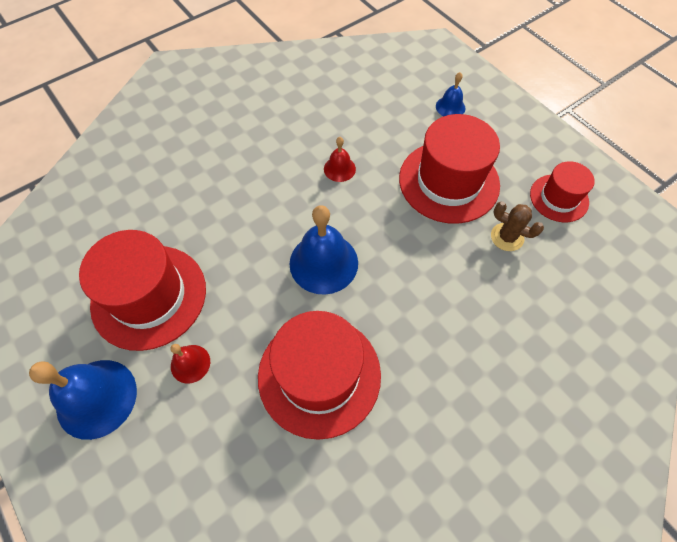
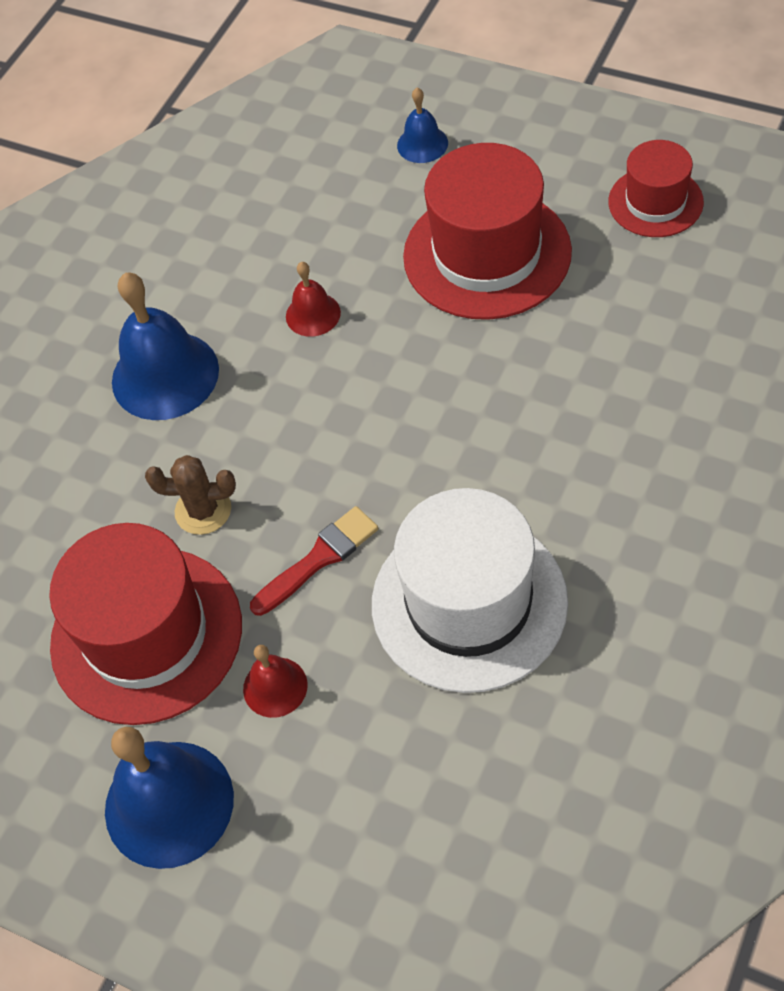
camera: 20 degrees left, 5 degrees down
red hat [258,311,381,440] -> white hat [372,488,568,693]
blue bell [289,205,358,295] -> blue bell moved to [112,272,219,420]
brown cactus [491,202,544,251] -> brown cactus moved to [145,455,236,535]
none -> red brush [250,506,378,616]

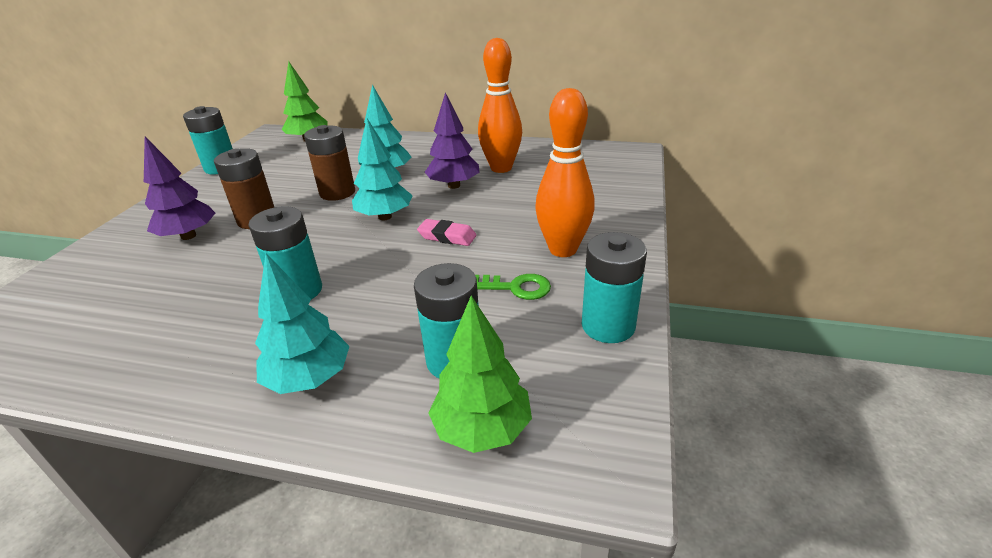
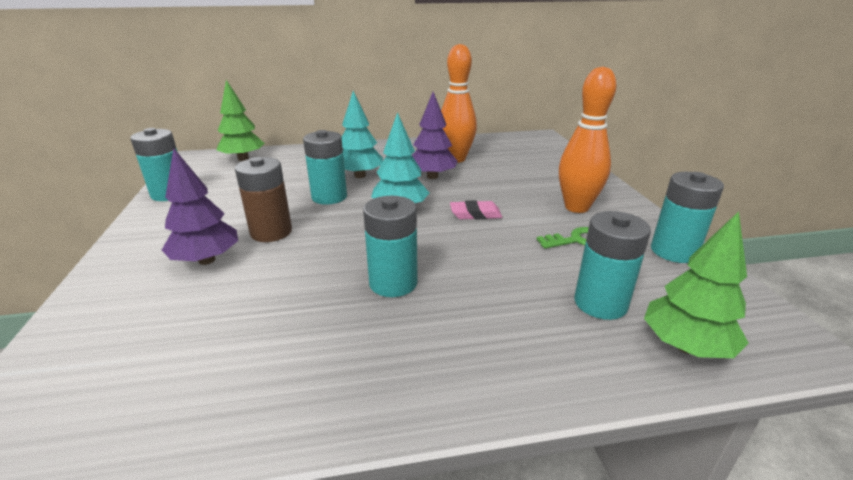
camera: 25 degrees left, 5 degrees down
turquoise tree [255,253,350,394] -> none
brown battery [304,125,355,201] -> turquoise battery [303,130,347,205]

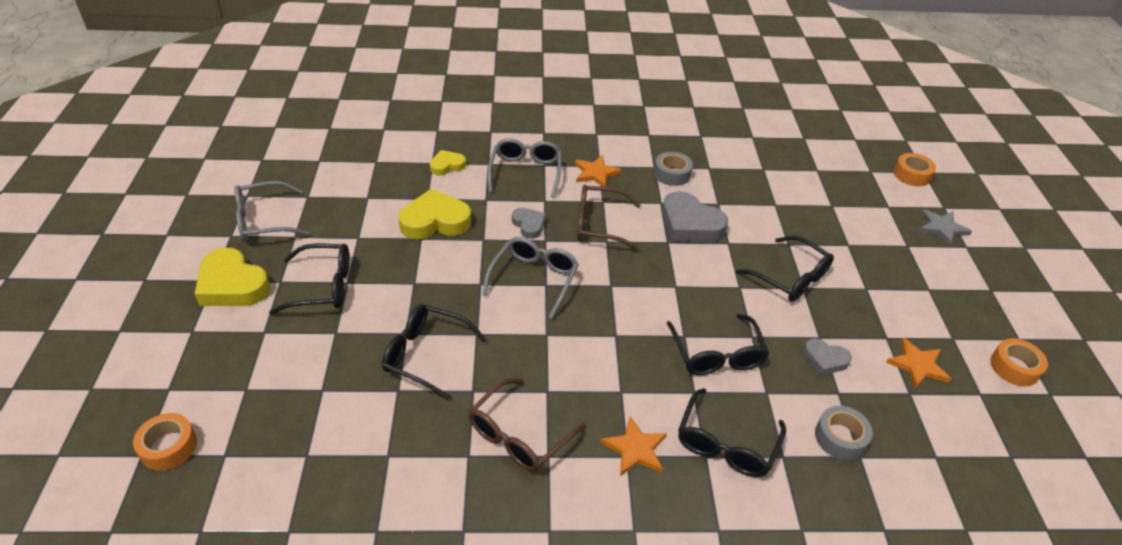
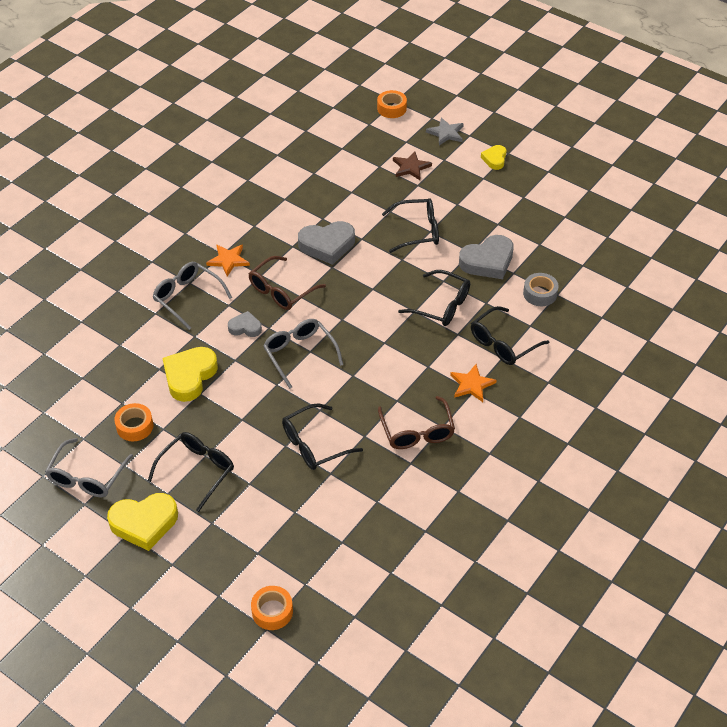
camera: 50 degrees left, 5 degrees up
yellow heart [430,150,466,176] -> yellow heart moved to [481,145,506,170]
grey tape [654,152,693,186] -> none
black glasses [678,388,786,477] -> black glasses turned 75 degrees clockwise [471,306,550,365]
grey heart [803,338,852,375] -> grey heart [459,235,514,279], size x1.79
orange star [886,338,951,389] -> none
orange tape [990,338,1048,386] -> orange tape moved to [114,403,153,441]
none -> brown star [393,151,432,180]

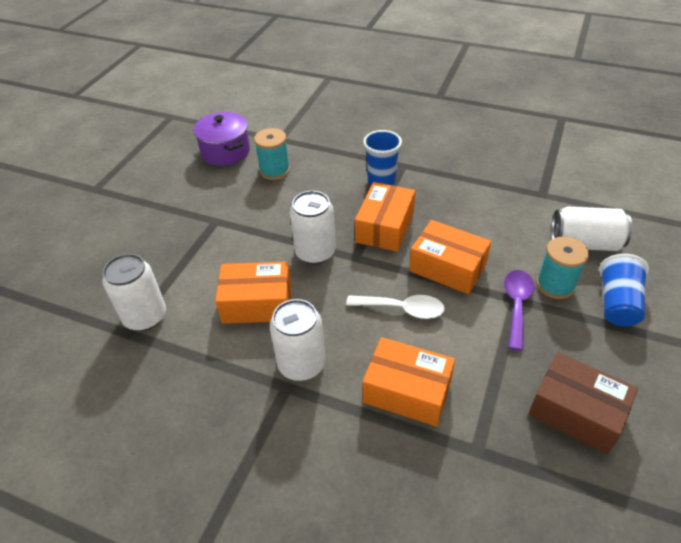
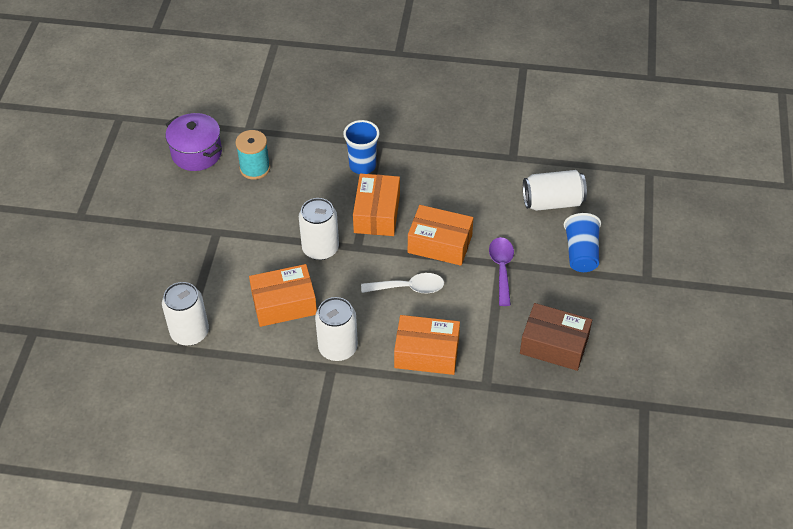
camera: 15 degrees left, 5 degrees up
turquoise spool [536,237,589,299] -> none

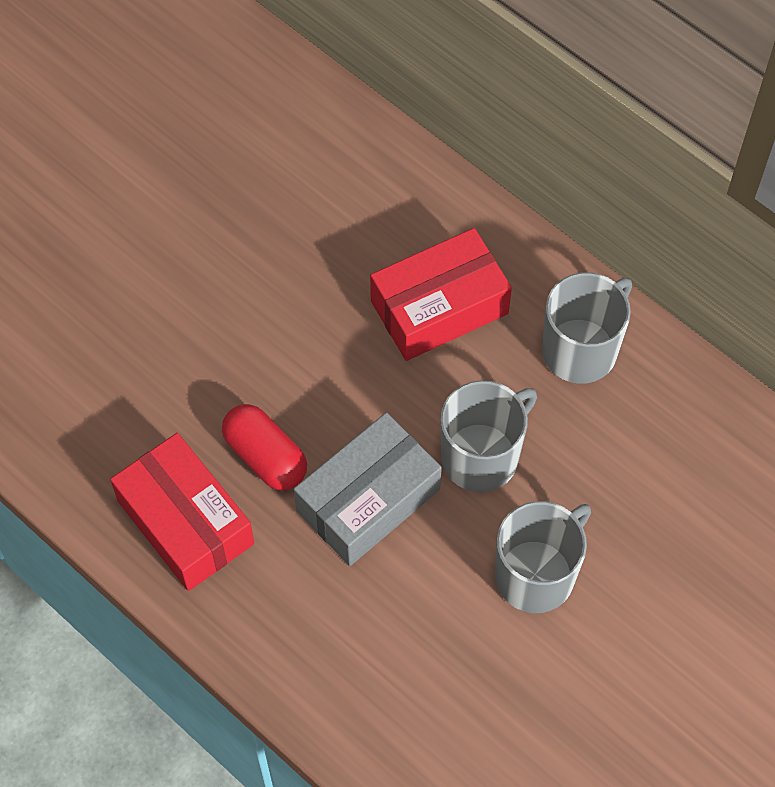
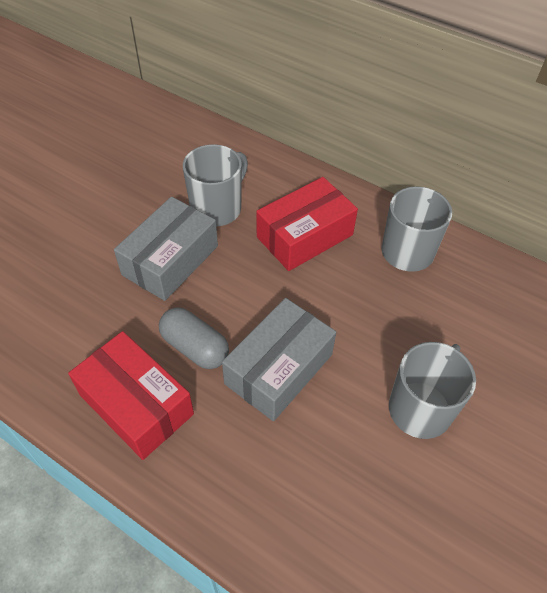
camera: 10 degrees left, 10 degrees down
red capsule [222,404,307,490] -> grey capsule [159,307,229,369]
grey mug [440,380,537,492] -> grey mug moved to [183,144,248,226]
none -> grey box [114,197,218,301]

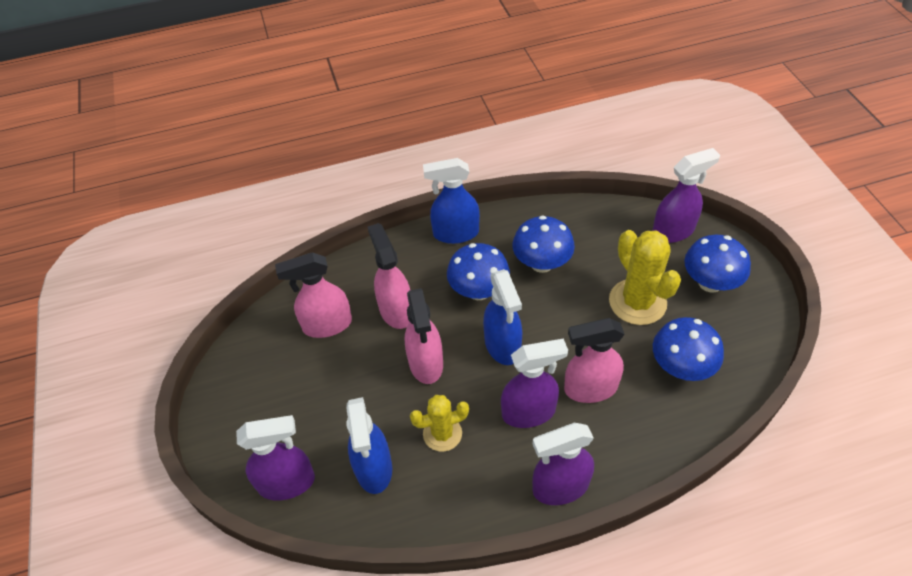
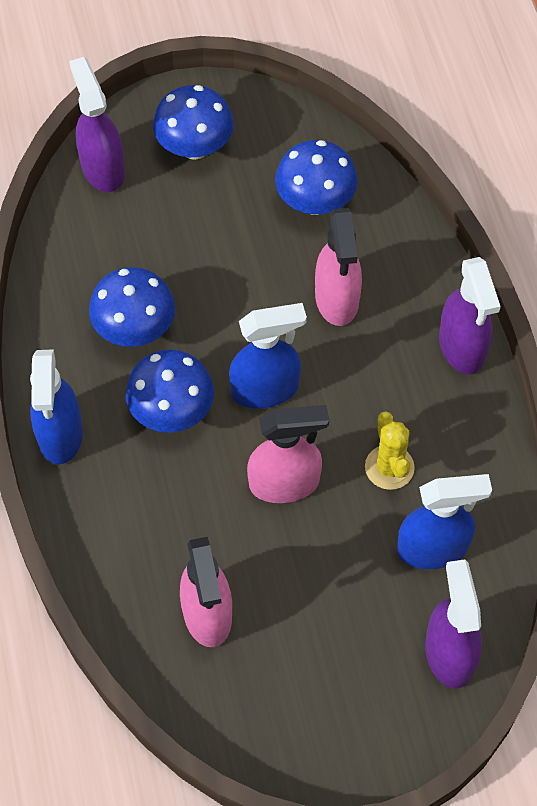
camera: 90 degrees left, 10 degrees up
pink spray bottle [368,223,410,329] -> none
purple spray bottle [501,338,568,428] -> none
yellow cactus [609,230,681,325] -> none

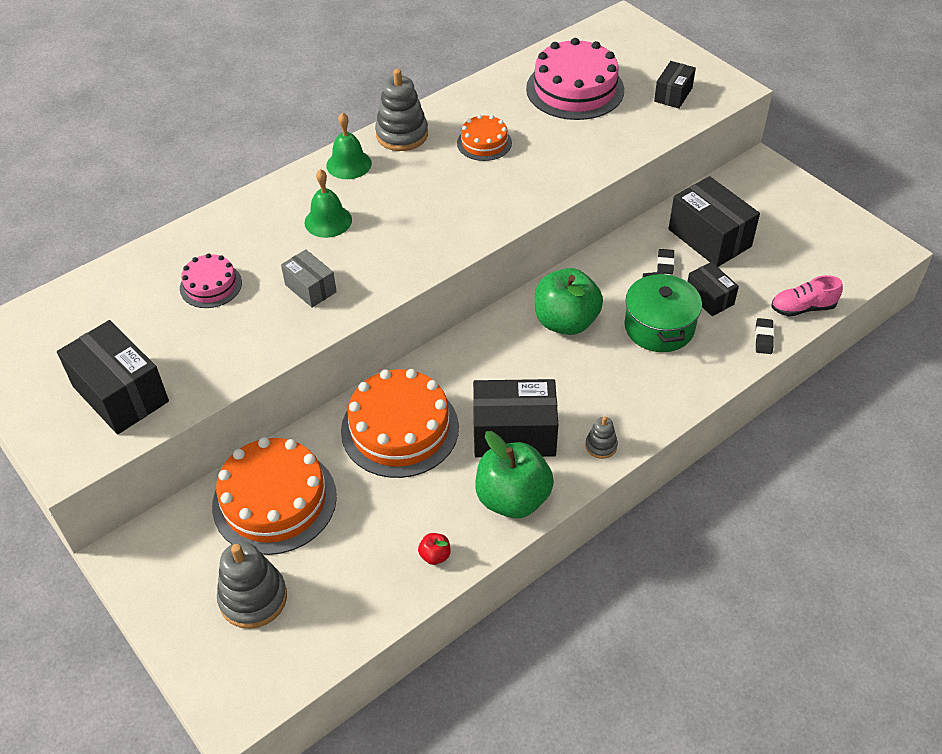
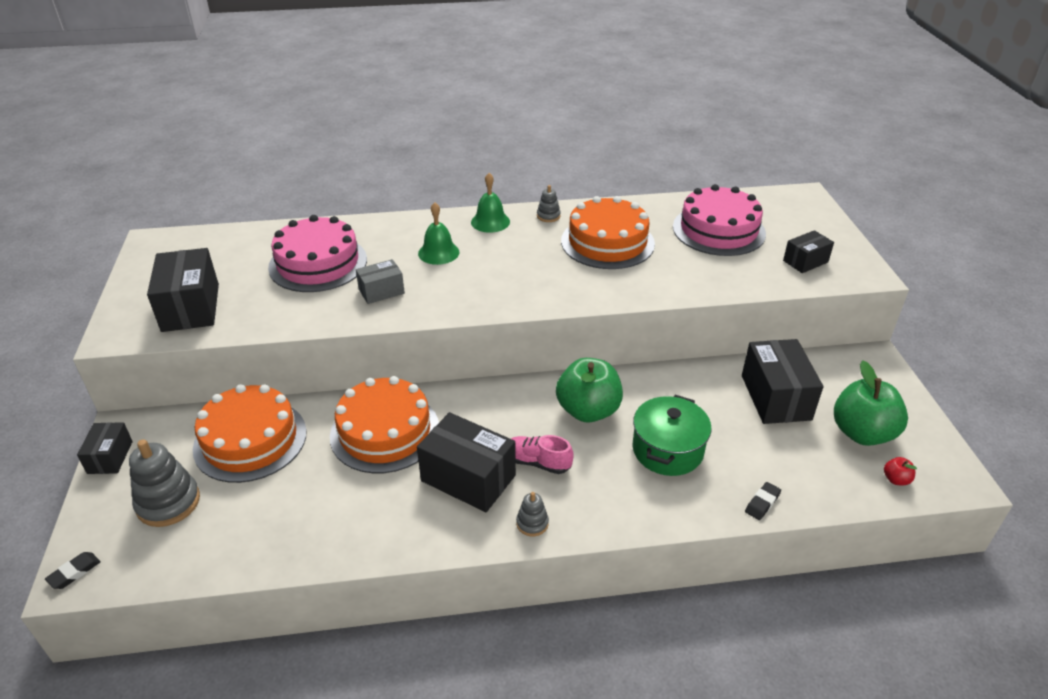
camera: 30 degrees right, 10 degrees down
pink cake [180,253,242,308] -> pink cake [268,215,367,292], size x1.87
grey box [281,249,337,308] -> grey box turned 75 degrees clockwise [356,259,405,304]
grey stacking toy [375,69,428,151] -> grey stacking toy [537,185,561,222], size x0.52
red apple [418,533,451,565] -> red apple moved to [884,457,917,485]
orange cake [457,115,512,161] -> orange cake [561,196,655,269], size x1.87
green apple [475,431,554,518] -> green apple moved to [834,361,908,446]
black eraser [657,249,675,274] -> black eraser moved to [45,552,101,589]
black box [687,262,739,316] -> black box moved to [77,422,133,474]
pink shoe [771,275,843,317] -> pink shoe moved to [511,435,574,474]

= = =

## Prompt
From the line with "yellow cactus [609,230,681,325] -> none" through the last line of the entries above, transcribe everything exactly, both ends included, but not the pictures.

## Response below
yellow cactus [609,230,681,325] -> none

camera: 30 degrees right, 10 degrees down
pink cake [180,253,242,308] -> pink cake [268,215,367,292], size x1.87
grey box [281,249,337,308] -> grey box turned 75 degrees clockwise [356,259,405,304]
grey stacking toy [375,69,428,151] -> grey stacking toy [537,185,561,222], size x0.52
red apple [418,533,451,565] -> red apple moved to [884,457,917,485]
orange cake [457,115,512,161] -> orange cake [561,196,655,269], size x1.87
green apple [475,431,554,518] -> green apple moved to [834,361,908,446]
black eraser [657,249,675,274] -> black eraser moved to [45,552,101,589]
black box [687,262,739,316] -> black box moved to [77,422,133,474]
pink shoe [771,275,843,317] -> pink shoe moved to [511,435,574,474]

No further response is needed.